What you should do
Write out the following listing's lines from the one with "STEPPER: ULN2003 -> A4988" to the one with "TEMP pin OUT: D0 -> A0", exactly, with both included and no others.

Data to process
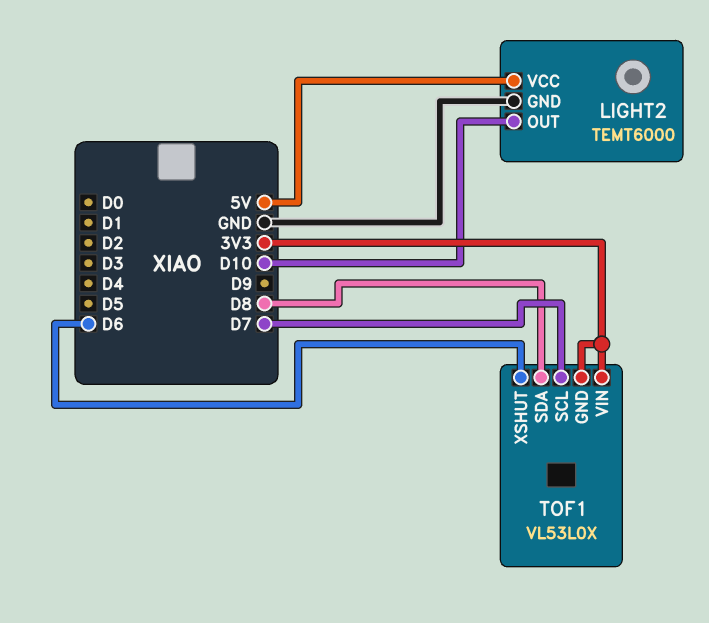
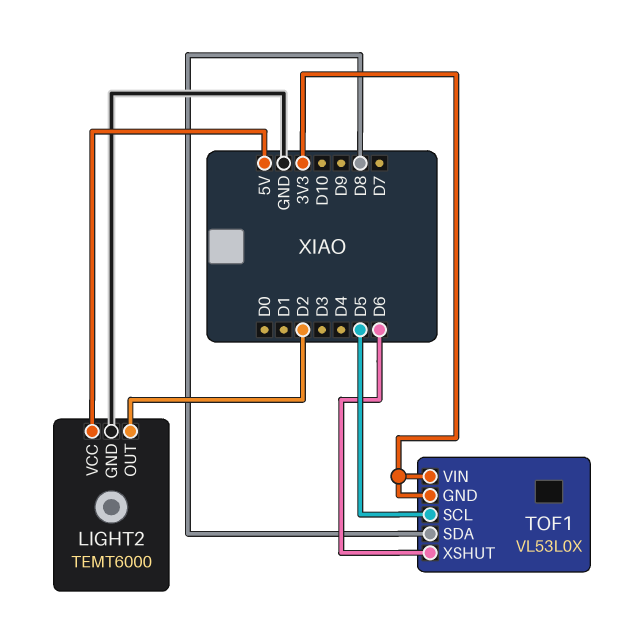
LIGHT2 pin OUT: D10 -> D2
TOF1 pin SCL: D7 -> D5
==
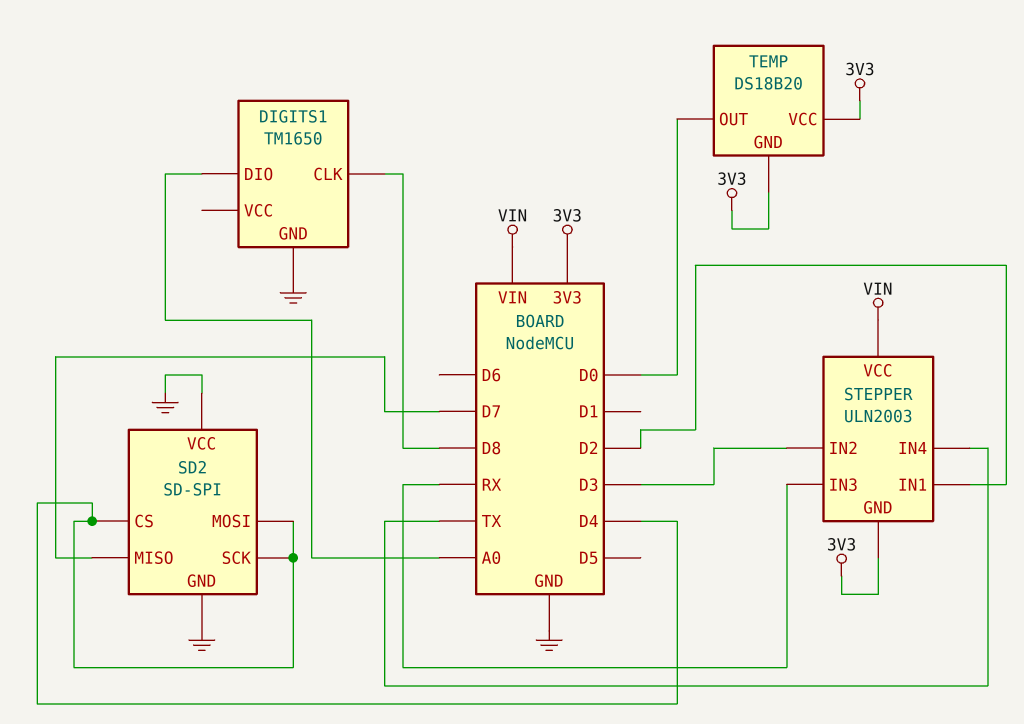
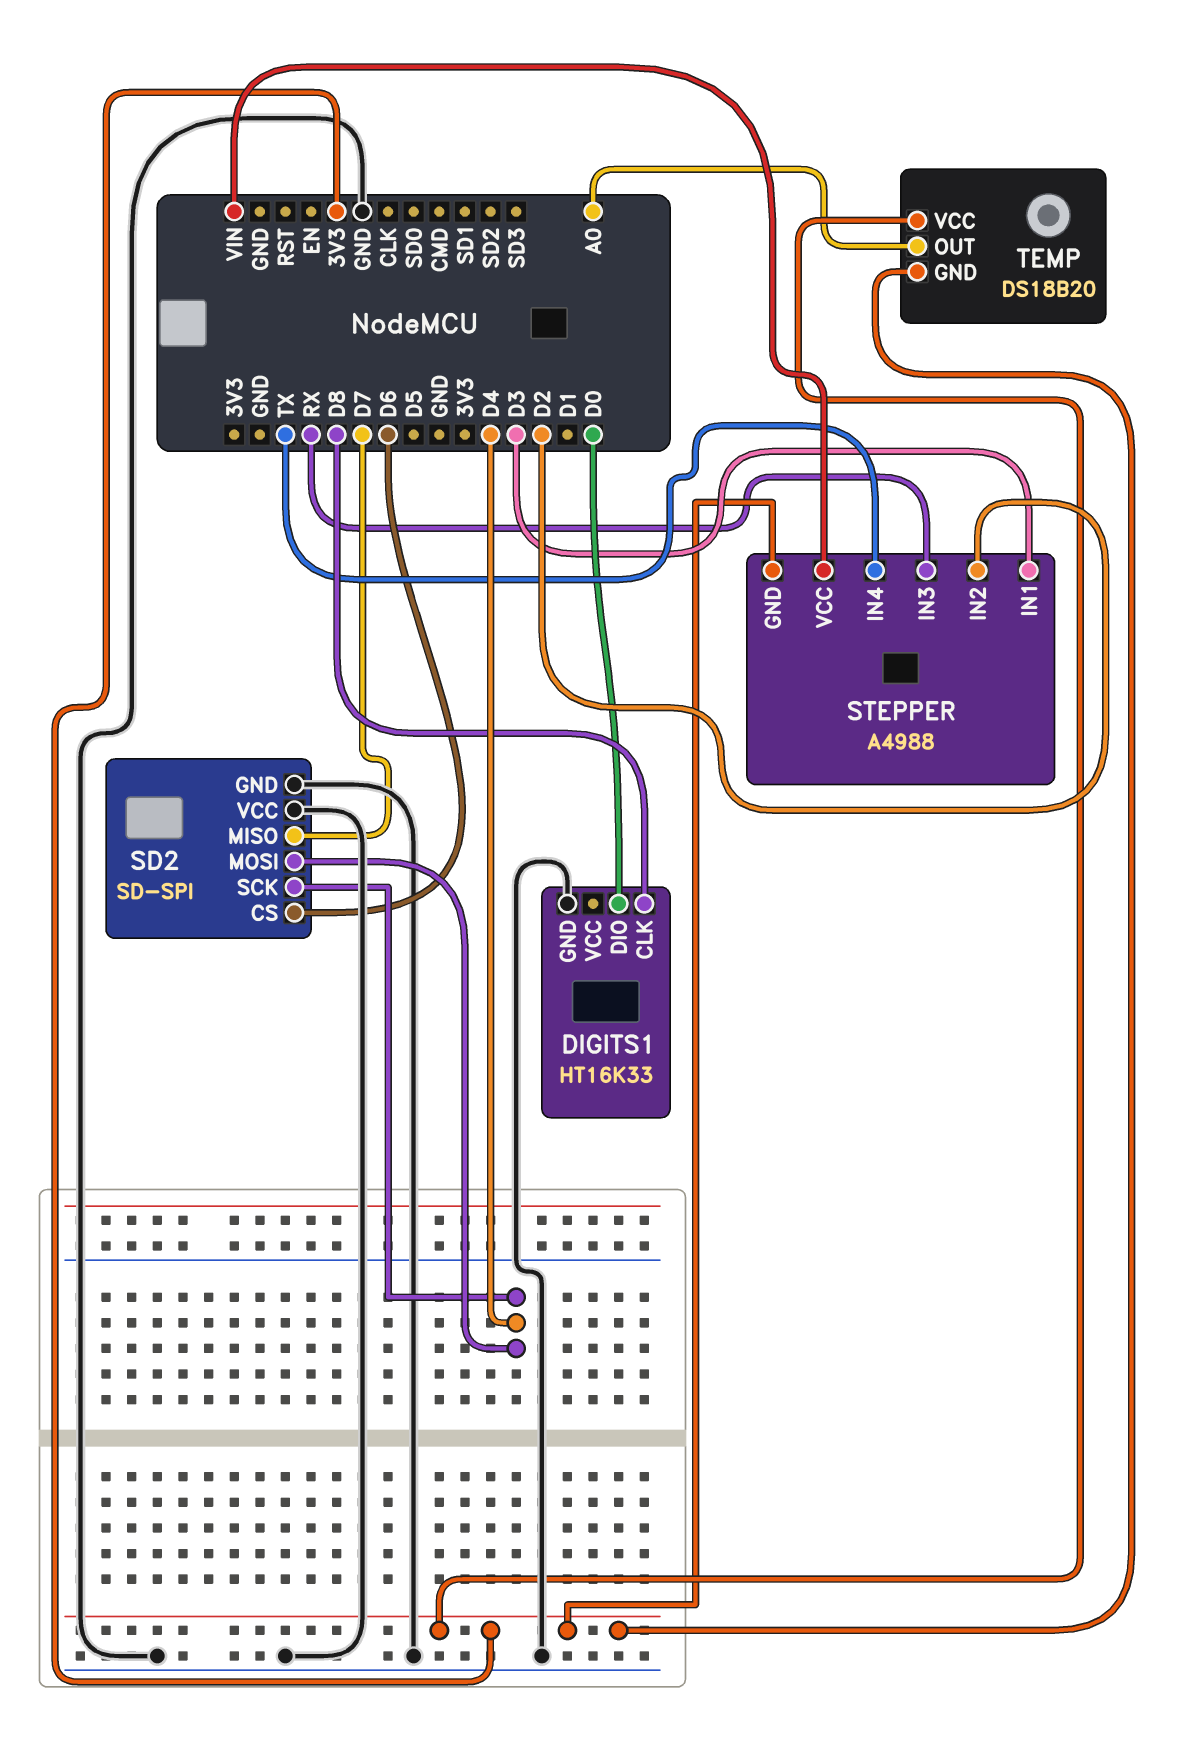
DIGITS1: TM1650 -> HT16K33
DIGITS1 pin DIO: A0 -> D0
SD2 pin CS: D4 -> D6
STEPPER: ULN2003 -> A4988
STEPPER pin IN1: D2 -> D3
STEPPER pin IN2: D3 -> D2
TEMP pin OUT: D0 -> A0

Exercise answer
STEPPER: ULN2003 -> A4988
STEPPER pin IN1: D2 -> D3
STEPPER pin IN2: D3 -> D2
TEMP pin OUT: D0 -> A0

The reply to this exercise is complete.